**Exercise**
No line before the one holding "[269,145,352,247]" is wanted; restate word for word that line and all lines after it to the end of the entries, excluding pictures.

**Data records**
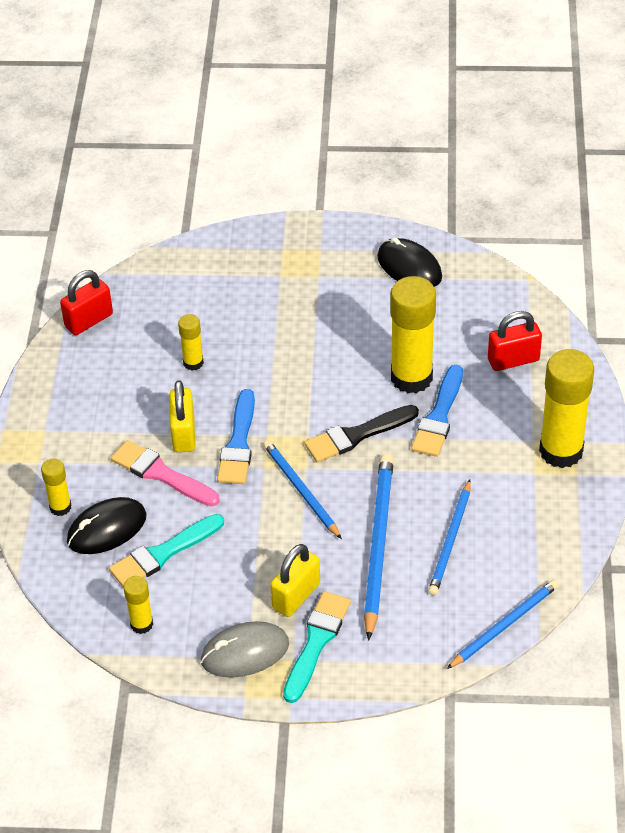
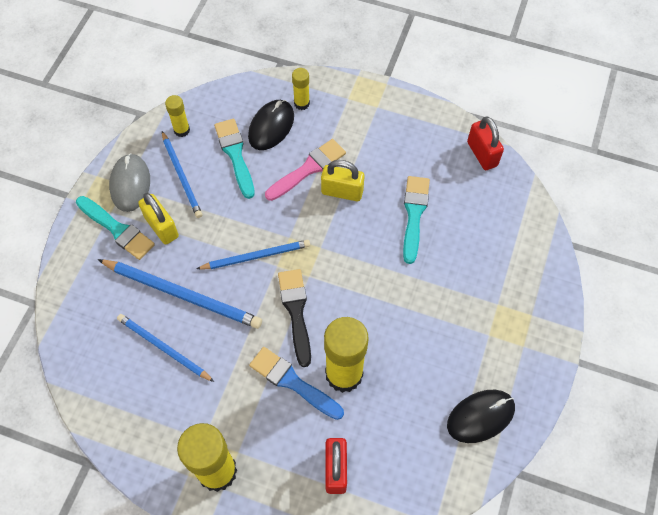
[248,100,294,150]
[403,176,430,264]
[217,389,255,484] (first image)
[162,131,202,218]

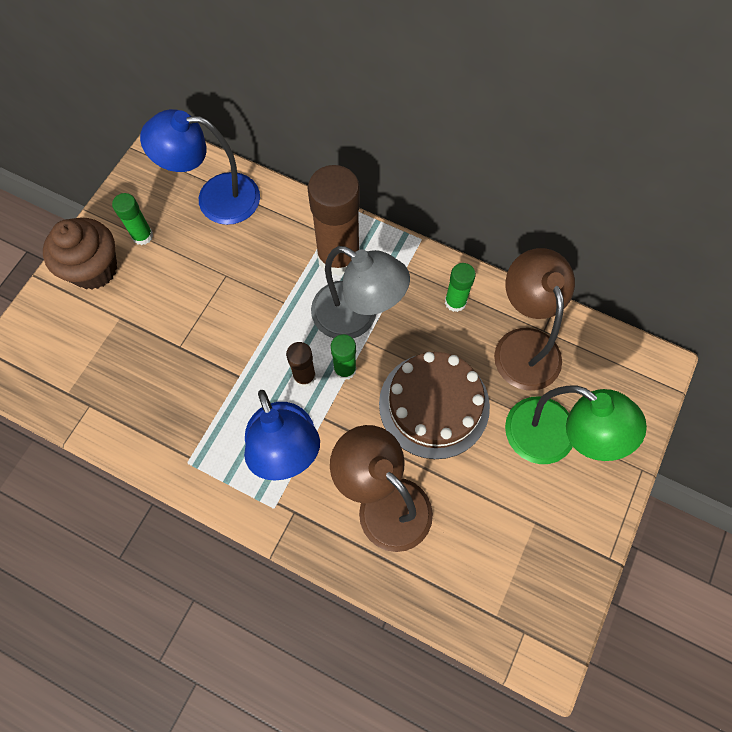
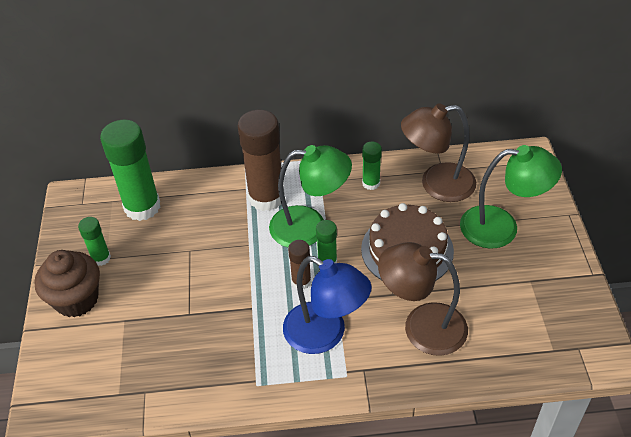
[100,120,160,221]
[269,145,352,247]
[401,103,476,202]

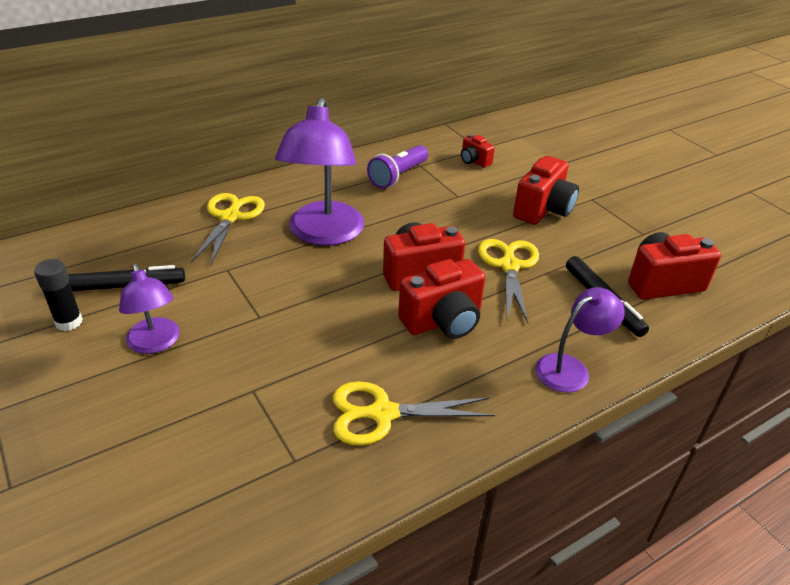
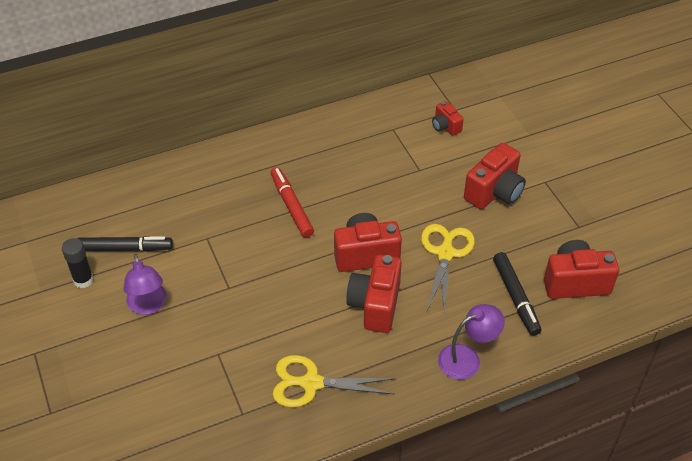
[191,193,265,266] (first image)
[271,167,314,238]
[367,145,428,189] (first image)
[346,255,402,333]

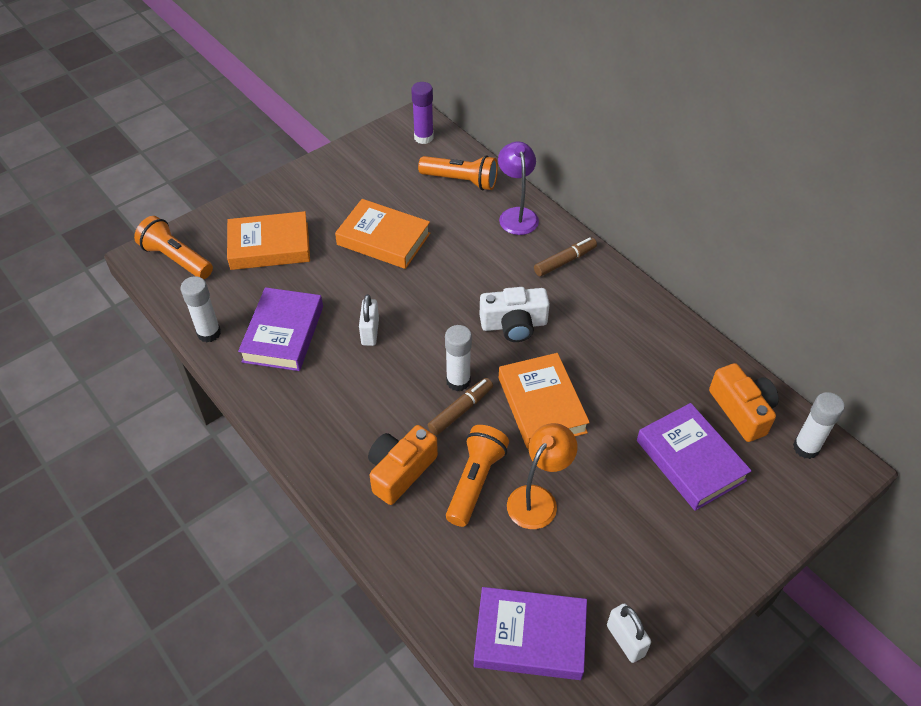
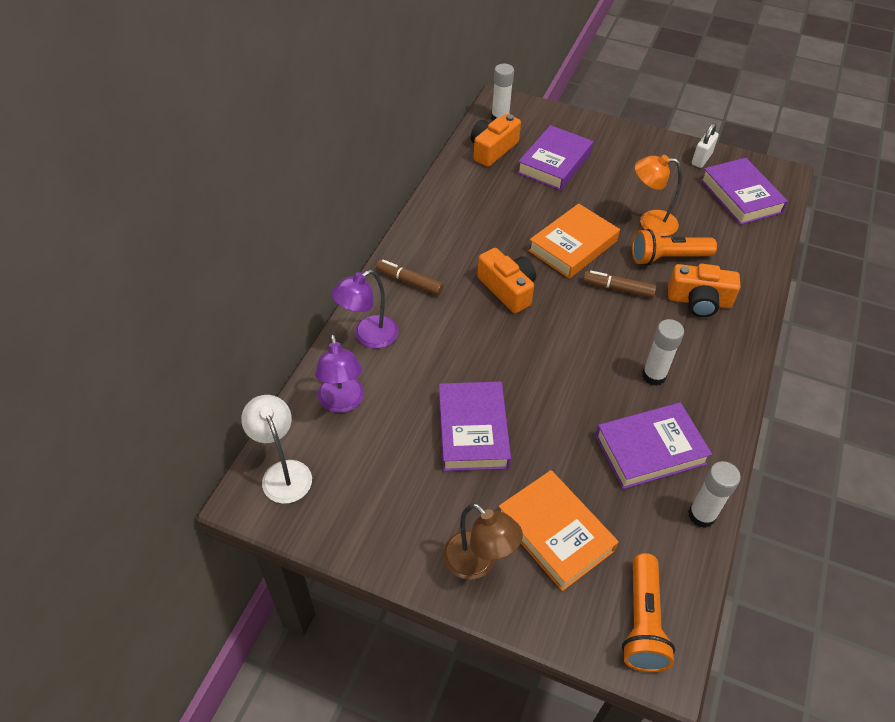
[439,382,511,471]
[359,294,379,346] (first image)
[241,395,312,504]
[315,334,364,413]
[642,319,684,386]
[477,248,536,313]
[443,503,523,580]

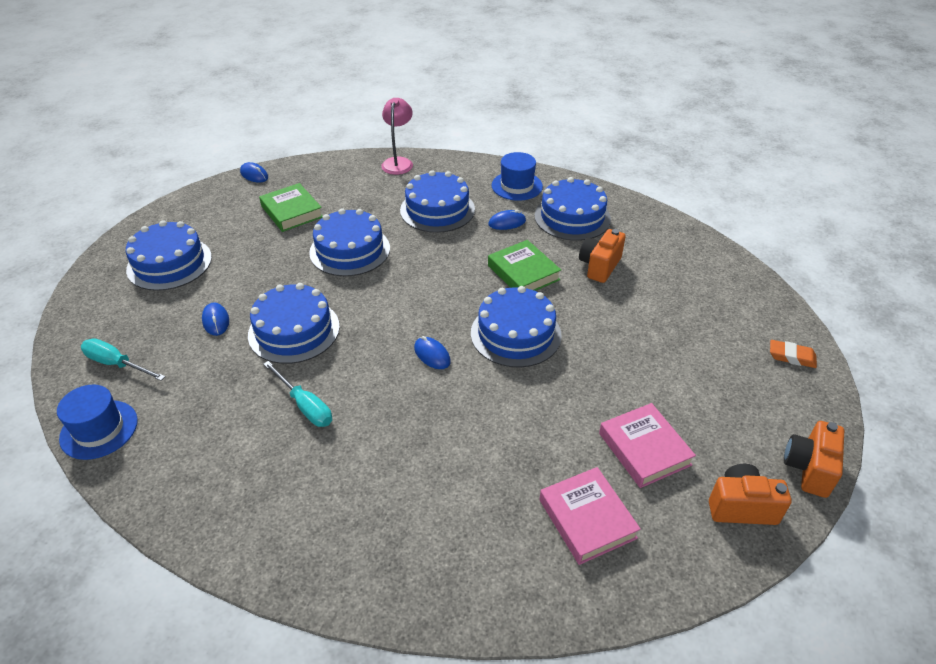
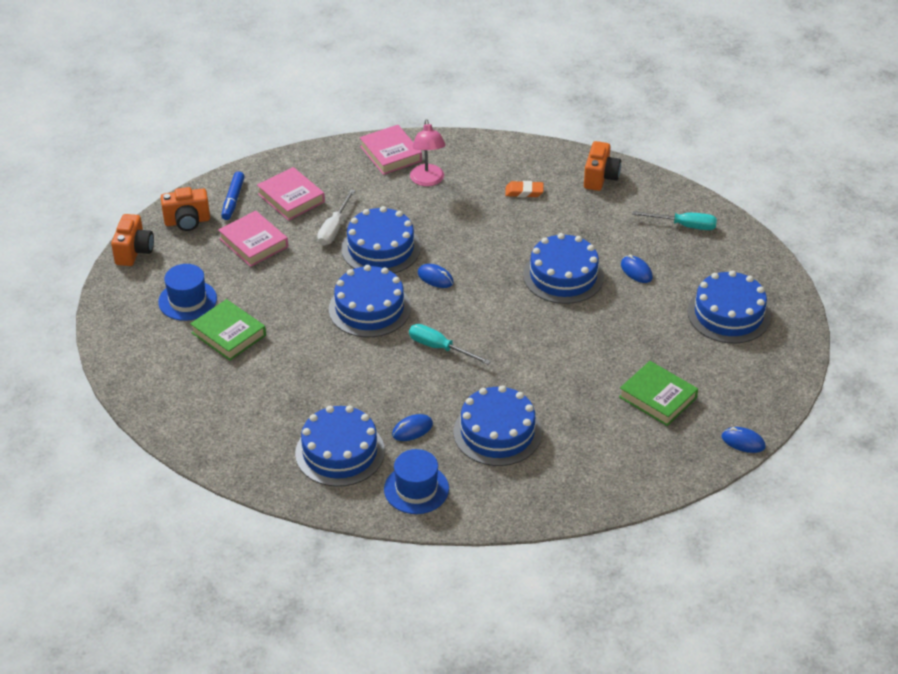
[158,264,217,321]
[409,324,491,364]
[341,206,421,274]
[410,120,446,186]
[190,299,266,361]
[584,141,621,191]
[505,181,544,197]
[221,171,245,220]
[317,189,355,246]
[360,125,422,175]

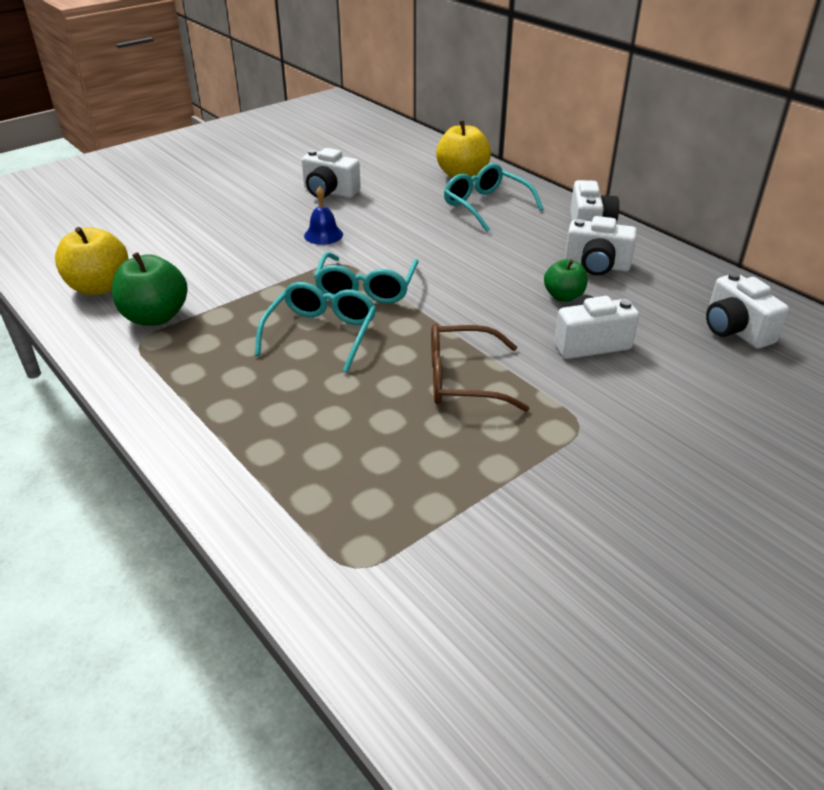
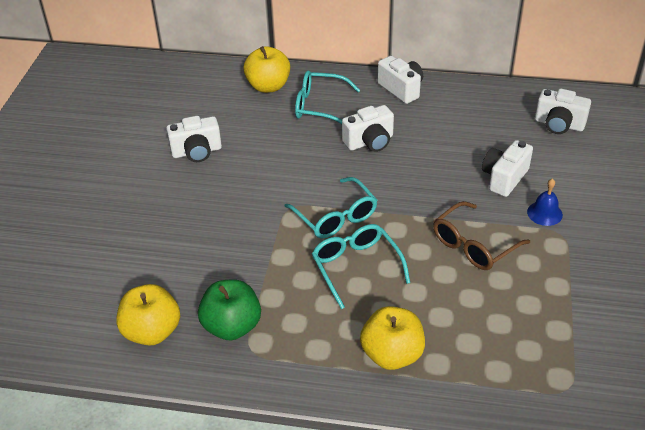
[527,178,563,226]
[544,259,588,302] (first image)
[342,105,394,152]
[360,306,425,370]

**Solution below**
[269,145,352,247]
[401,103,476,202]

[191,193,265,266] (first image)
[271,167,314,238]
[367,145,428,189] (first image)
[346,255,402,333]

[439,382,511,471]
[359,294,379,346] (first image)
[241,395,312,504]
[315,334,364,413]
[642,319,684,386]
[477,248,536,313]
[443,503,523,580]

[158,264,217,321]
[409,324,491,364]
[341,206,421,274]
[410,120,446,186]
[190,299,266,361]
[584,141,621,191]
[505,181,544,197]
[221,171,245,220]
[317,189,355,246]
[360,125,422,175]

[527,178,563,226]
[544,259,588,302] (first image)
[342,105,394,152]
[360,306,425,370]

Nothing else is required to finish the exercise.